### PROBLEM STATEMENT
From the top of the entries below through the line containing "C204: 4.7nF (CV, GND) -> none", return every line exactly as written, please, and stop there.

Entries taken from a collection:
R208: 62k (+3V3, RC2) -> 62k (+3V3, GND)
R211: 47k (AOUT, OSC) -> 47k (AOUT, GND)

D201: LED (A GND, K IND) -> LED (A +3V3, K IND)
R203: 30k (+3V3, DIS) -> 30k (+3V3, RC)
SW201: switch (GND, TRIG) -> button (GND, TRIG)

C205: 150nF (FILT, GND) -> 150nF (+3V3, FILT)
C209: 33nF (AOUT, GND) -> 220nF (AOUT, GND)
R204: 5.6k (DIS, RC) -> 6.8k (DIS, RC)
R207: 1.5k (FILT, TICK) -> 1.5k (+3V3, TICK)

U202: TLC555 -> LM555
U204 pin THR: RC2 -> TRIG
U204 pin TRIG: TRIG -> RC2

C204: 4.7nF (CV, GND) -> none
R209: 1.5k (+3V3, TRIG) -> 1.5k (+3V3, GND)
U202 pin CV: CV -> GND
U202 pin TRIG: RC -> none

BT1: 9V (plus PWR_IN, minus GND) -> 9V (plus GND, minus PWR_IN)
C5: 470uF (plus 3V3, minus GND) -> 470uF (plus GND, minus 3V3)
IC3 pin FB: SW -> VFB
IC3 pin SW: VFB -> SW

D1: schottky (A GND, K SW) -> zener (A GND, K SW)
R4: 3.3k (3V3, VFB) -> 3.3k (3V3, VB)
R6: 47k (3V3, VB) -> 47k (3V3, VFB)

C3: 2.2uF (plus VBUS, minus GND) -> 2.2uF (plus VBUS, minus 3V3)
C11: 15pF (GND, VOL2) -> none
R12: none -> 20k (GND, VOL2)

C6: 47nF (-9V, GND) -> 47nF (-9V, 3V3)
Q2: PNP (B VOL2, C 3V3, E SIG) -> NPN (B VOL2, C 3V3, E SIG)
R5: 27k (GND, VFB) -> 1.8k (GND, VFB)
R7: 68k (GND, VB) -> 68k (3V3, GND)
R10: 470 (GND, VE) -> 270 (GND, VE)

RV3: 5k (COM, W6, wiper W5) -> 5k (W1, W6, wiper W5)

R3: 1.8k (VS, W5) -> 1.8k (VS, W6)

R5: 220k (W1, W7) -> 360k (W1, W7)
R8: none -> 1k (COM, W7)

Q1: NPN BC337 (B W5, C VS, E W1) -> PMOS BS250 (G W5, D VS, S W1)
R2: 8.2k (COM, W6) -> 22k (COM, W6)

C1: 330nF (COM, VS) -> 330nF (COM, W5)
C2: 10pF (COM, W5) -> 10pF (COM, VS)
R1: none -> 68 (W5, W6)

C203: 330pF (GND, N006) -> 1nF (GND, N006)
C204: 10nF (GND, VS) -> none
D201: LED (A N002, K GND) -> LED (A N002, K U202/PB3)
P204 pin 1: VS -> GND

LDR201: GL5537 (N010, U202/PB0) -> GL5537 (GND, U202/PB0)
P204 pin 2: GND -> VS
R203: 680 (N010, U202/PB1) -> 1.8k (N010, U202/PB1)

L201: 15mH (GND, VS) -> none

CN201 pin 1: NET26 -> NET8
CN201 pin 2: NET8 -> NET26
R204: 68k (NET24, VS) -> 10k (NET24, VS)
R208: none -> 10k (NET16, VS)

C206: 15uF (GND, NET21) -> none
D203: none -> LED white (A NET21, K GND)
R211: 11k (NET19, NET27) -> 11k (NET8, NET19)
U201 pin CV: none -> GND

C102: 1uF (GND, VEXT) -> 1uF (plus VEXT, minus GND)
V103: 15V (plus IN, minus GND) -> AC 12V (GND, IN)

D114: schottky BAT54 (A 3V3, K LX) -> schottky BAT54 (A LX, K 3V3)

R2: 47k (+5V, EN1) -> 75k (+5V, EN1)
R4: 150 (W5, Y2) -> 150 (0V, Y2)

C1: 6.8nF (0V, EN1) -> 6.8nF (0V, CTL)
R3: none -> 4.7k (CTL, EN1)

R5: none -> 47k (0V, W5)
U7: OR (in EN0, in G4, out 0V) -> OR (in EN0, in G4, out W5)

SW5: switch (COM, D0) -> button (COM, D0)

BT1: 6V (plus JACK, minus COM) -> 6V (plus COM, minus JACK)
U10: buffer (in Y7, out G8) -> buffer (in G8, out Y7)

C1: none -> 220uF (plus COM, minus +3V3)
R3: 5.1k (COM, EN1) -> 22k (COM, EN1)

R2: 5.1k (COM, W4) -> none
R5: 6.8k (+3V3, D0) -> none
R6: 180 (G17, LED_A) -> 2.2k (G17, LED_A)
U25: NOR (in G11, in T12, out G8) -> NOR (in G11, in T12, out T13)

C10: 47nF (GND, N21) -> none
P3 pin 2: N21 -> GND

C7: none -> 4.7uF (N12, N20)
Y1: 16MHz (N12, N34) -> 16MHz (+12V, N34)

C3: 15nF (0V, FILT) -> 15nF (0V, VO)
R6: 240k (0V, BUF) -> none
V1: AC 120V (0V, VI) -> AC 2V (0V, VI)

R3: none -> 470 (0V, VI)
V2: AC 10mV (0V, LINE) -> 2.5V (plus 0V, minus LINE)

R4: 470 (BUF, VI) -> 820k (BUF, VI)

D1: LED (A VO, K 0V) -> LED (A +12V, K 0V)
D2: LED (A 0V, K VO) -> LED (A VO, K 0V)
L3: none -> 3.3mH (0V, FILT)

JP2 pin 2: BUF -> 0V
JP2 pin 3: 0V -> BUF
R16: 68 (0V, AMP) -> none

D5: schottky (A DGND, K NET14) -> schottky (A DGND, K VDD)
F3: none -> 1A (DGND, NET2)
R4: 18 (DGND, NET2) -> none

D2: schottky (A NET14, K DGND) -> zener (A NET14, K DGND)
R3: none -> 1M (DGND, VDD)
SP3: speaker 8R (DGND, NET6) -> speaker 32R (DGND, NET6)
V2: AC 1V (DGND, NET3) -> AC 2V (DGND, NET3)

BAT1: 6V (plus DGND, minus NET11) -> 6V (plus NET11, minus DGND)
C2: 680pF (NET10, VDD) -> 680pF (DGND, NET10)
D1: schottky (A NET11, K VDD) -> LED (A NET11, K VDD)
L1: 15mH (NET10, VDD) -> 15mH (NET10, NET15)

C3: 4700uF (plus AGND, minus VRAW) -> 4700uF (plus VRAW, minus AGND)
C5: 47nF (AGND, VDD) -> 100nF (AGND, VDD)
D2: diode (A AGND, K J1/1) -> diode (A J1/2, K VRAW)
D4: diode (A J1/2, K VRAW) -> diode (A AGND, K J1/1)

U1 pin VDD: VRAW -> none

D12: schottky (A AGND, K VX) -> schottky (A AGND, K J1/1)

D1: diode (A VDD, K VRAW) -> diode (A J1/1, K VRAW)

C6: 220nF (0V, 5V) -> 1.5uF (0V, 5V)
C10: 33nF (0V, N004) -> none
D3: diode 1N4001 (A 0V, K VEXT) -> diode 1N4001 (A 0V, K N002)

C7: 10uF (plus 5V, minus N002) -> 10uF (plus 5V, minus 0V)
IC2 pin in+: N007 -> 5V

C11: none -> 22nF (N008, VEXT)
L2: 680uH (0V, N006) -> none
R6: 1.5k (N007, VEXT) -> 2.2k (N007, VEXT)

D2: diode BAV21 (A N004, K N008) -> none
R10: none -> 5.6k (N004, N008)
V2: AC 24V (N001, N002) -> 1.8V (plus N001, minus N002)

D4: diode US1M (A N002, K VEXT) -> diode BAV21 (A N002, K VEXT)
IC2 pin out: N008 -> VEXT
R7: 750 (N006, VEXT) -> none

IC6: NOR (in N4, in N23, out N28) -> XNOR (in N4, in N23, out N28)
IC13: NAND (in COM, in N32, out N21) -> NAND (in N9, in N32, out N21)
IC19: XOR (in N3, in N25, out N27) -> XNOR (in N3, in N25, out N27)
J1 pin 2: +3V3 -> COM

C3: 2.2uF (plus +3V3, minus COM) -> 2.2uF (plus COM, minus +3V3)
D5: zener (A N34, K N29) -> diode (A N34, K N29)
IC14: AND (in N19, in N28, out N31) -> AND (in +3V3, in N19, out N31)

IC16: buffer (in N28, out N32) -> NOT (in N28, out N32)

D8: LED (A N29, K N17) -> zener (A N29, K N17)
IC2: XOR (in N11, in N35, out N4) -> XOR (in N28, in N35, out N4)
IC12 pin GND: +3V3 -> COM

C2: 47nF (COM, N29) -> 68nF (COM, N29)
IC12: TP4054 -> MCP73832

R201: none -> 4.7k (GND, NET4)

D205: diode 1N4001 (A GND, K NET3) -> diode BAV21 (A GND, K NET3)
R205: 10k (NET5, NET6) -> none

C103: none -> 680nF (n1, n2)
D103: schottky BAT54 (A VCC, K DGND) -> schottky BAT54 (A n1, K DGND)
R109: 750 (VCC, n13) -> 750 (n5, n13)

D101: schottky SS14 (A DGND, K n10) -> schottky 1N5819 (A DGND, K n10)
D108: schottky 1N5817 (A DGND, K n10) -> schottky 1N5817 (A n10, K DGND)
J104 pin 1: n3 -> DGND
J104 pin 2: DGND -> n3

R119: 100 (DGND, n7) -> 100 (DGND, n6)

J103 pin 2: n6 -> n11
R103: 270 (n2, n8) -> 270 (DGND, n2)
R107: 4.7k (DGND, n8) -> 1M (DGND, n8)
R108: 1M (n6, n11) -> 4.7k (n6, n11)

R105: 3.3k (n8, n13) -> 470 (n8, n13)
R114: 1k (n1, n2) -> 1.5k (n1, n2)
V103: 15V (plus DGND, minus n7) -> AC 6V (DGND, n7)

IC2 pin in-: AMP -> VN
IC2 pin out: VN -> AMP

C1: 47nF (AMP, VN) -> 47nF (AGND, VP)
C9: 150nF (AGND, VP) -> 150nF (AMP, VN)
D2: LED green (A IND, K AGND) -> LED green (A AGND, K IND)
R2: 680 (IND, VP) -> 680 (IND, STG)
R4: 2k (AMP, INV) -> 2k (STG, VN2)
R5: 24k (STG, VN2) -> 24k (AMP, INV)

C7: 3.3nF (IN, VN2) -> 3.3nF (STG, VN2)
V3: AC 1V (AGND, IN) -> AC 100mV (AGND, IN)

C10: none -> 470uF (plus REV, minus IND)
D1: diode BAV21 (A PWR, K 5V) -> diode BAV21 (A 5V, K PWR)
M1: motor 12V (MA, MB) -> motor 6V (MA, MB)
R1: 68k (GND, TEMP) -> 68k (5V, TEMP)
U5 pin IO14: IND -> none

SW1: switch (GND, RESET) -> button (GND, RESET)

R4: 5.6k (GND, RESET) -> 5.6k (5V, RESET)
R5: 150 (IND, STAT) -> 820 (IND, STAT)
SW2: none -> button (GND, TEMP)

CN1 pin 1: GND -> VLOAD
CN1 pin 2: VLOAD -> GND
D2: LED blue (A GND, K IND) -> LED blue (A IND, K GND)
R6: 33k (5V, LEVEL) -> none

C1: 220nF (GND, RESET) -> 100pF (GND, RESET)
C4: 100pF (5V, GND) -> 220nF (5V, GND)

### EXPECTED OUTPUT
R208: 62k (+3V3, RC2) -> 62k (+3V3, GND)
R211: 47k (AOUT, OSC) -> 47k (AOUT, GND)

D201: LED (A GND, K IND) -> LED (A +3V3, K IND)
R203: 30k (+3V3, DIS) -> 30k (+3V3, RC)
SW201: switch (GND, TRIG) -> button (GND, TRIG)

C205: 150nF (FILT, GND) -> 150nF (+3V3, FILT)
C209: 33nF (AOUT, GND) -> 220nF (AOUT, GND)
R204: 5.6k (DIS, RC) -> 6.8k (DIS, RC)
R207: 1.5k (FILT, TICK) -> 1.5k (+3V3, TICK)

U202: TLC555 -> LM555
U204 pin THR: RC2 -> TRIG
U204 pin TRIG: TRIG -> RC2

C204: 4.7nF (CV, GND) -> none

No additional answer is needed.